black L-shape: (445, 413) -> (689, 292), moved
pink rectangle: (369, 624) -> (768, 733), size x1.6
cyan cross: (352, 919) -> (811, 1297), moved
...
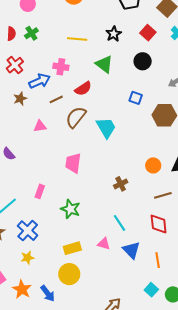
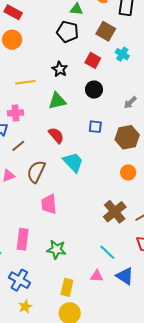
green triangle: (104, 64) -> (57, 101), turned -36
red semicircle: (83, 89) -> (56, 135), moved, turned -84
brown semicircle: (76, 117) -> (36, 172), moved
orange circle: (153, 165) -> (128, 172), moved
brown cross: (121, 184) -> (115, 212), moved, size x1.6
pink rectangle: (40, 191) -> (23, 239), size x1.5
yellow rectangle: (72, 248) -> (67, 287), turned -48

*DESCRIPTION OF THE TASK*
Your answer should be each line of the data that contains the word "brown", copied as it stands.

*ANSWER SECTION*
brown semicircle: (76, 117) -> (36, 172), moved
brown cross: (121, 184) -> (115, 212), moved, size x1.6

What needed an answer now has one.